--- SUPPLIED DATA ---

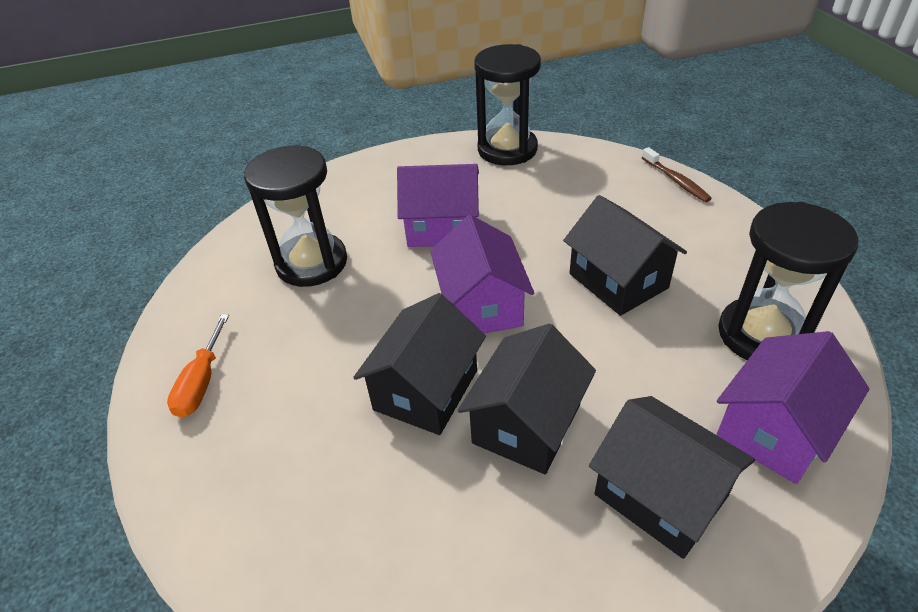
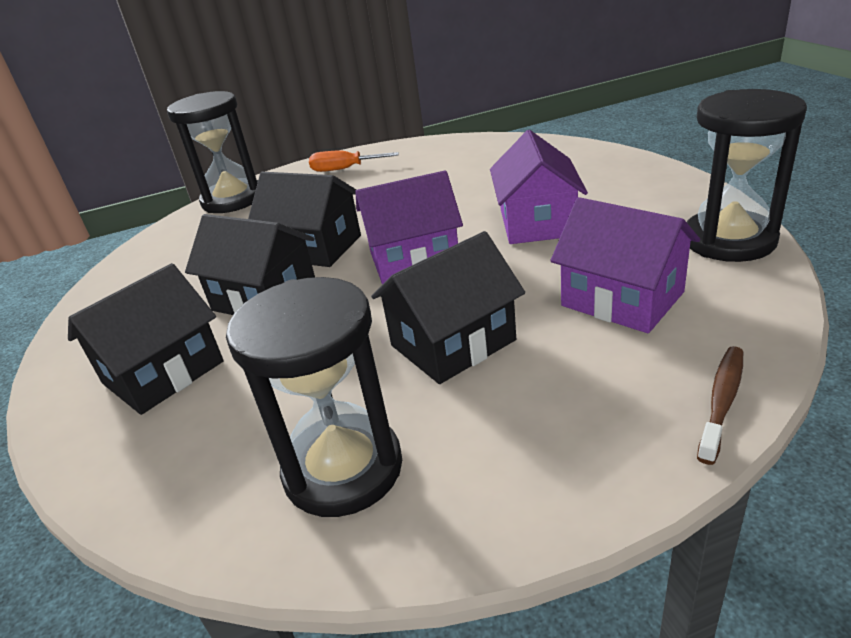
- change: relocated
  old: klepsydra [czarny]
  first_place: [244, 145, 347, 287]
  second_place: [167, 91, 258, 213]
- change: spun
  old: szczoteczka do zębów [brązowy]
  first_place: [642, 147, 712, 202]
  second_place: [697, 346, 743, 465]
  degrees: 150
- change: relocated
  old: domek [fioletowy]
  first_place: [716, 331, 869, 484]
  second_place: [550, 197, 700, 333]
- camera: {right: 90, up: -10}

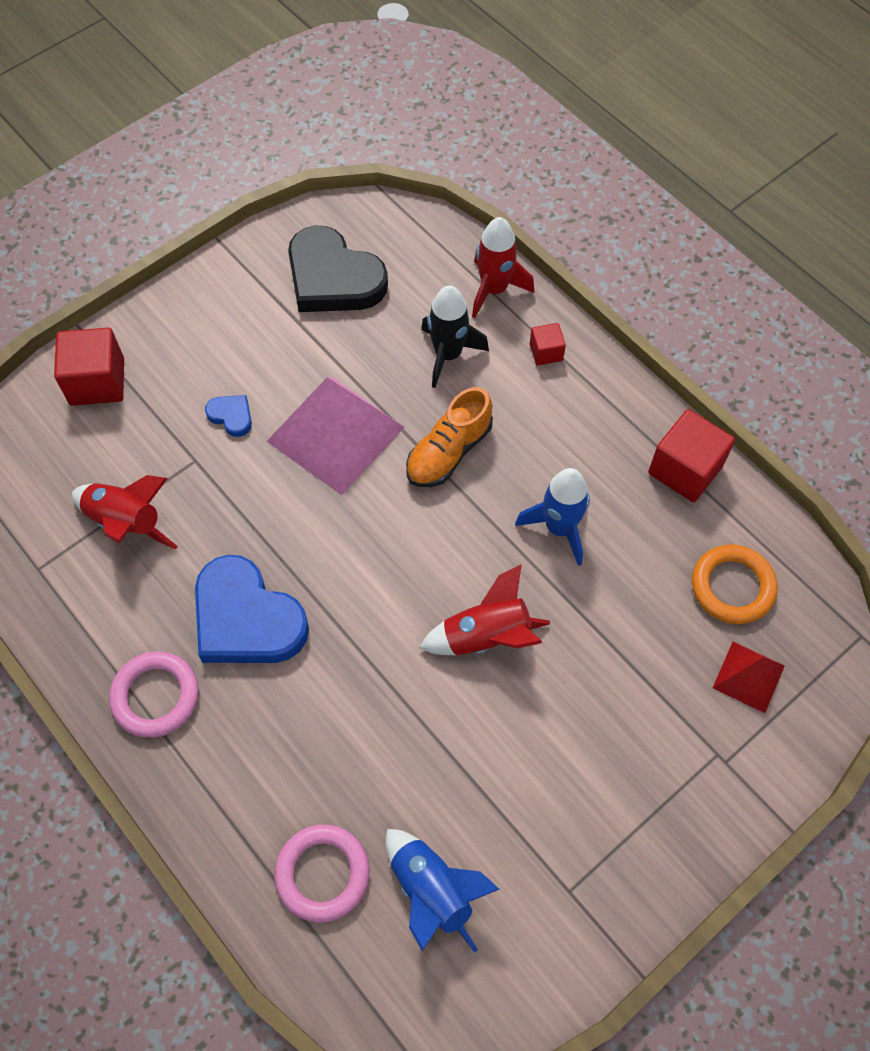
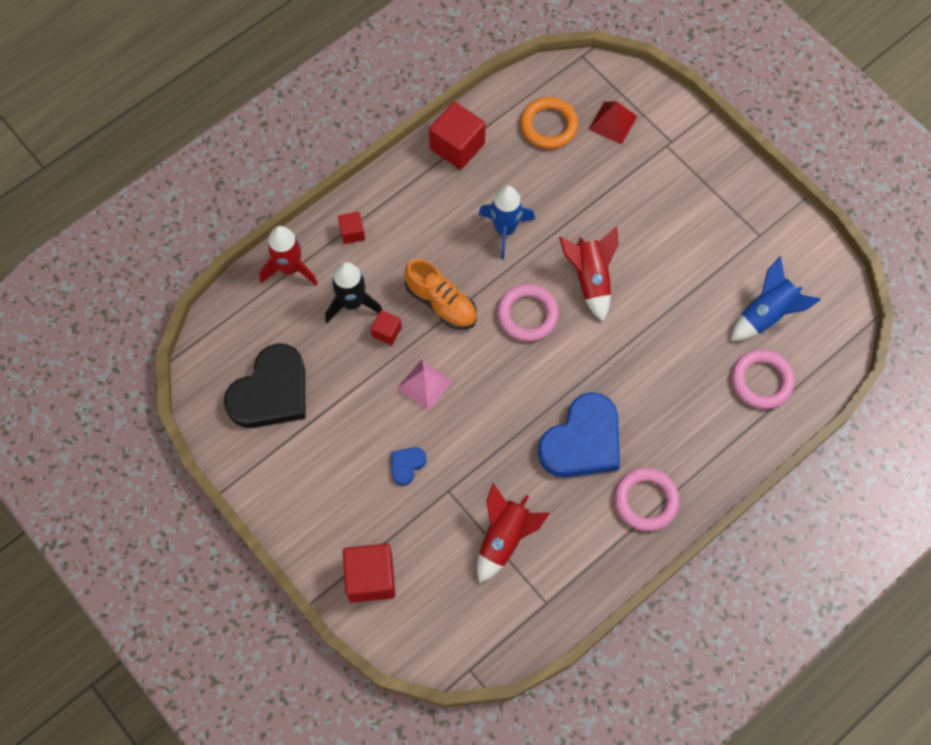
- change: size
  old: piramida [różowy]
  first_place: [267, 376, 404, 495]
  second_place: [397, 359, 452, 411]
  factor: 0.51
- change: appeared
  new: pierścień [różowy]
  second_place: [497, 284, 559, 341]
- change: appeared
  new: sześcian [czerwony]
  second_place: [371, 310, 402, 345]
- camera: {right: -90, up: 5}

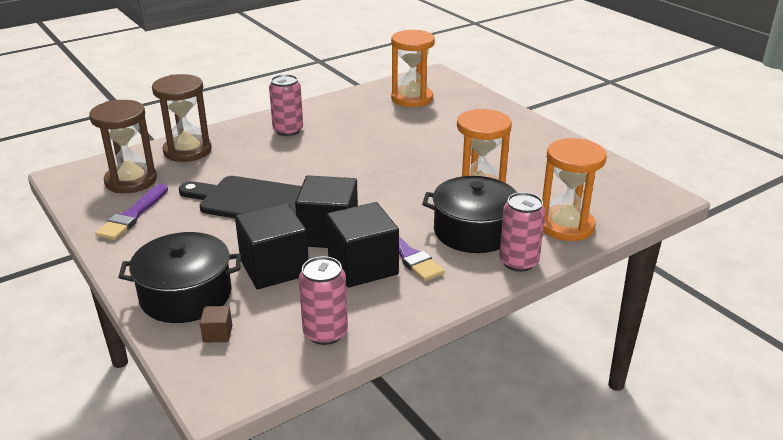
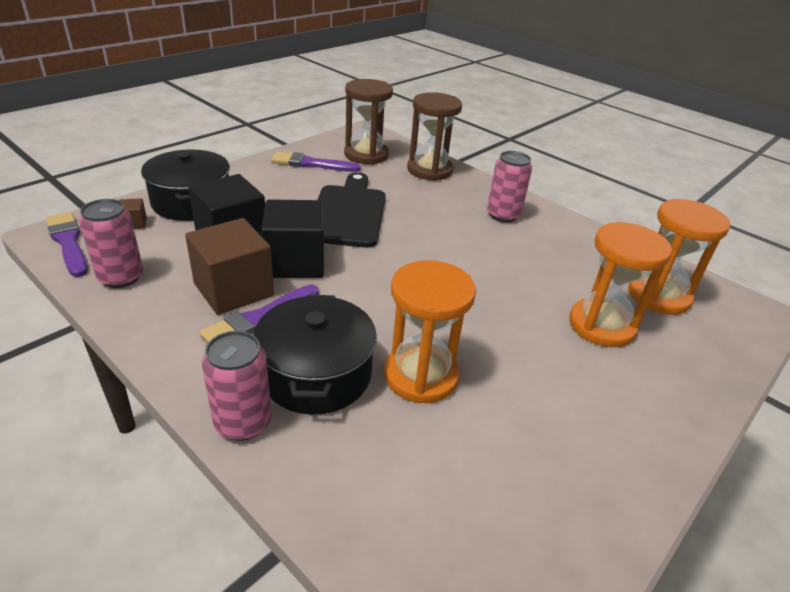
- change: relocated
  old: klepsydra [pomarańczowy]
  first_place: [542, 138, 607, 241]
  second_place: [569, 222, 672, 347]
- change: colour
  old: sześcian [czarny]
  new: sześcian [brązowy]
  first_place: [326, 202, 399, 288]
  second_place: [185, 218, 274, 315]
- change: appeared
  new: pędzel [fioletowy]
  second_place: [46, 212, 88, 277]
- camera: {right: 75, up: 5}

---

Reproduce only the lines above, starting at the line with "first_place: [716, 331, 869, 484]" and ending at the line with "second_place: [550, 197, 700, 333]", exactly as written.

  first_place: [716, 331, 869, 484]
  second_place: [550, 197, 700, 333]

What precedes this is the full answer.